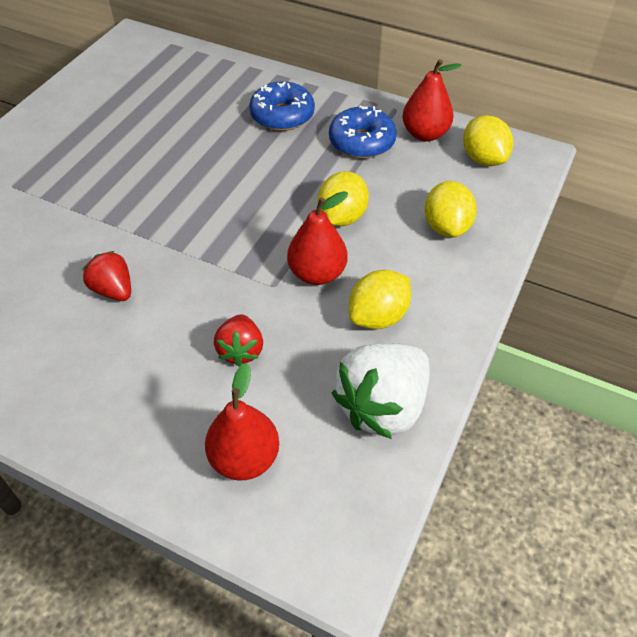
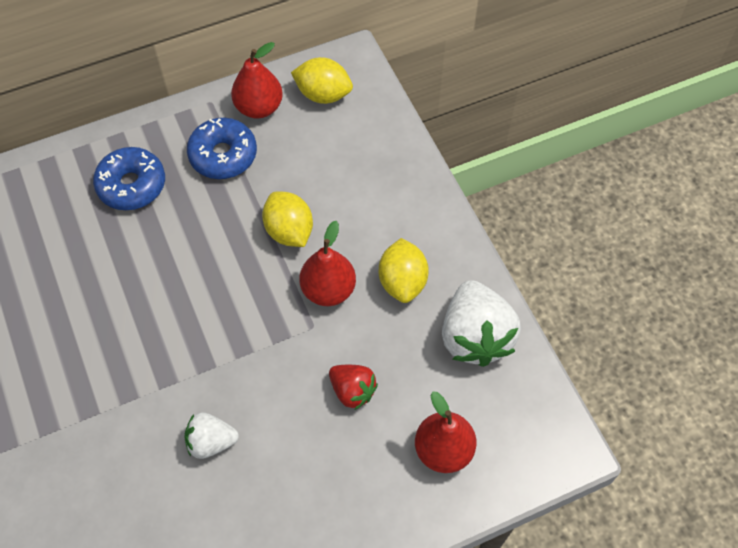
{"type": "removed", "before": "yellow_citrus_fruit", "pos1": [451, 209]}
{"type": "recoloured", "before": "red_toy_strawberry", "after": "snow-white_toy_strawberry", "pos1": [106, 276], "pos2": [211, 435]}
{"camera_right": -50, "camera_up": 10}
+ + + + + + +
Task: Give the listing again word for word, but drop every picture.

Written answer:
{"type": "removed", "before": "yellow_citrus_fruit", "pos1": [451, 209]}
{"type": "recoloured", "before": "red_toy_strawberry", "after": "snow-white_toy_strawberry", "pos1": [106, 276], "pos2": [211, 435]}
{"camera_right": -50, "camera_up": 10}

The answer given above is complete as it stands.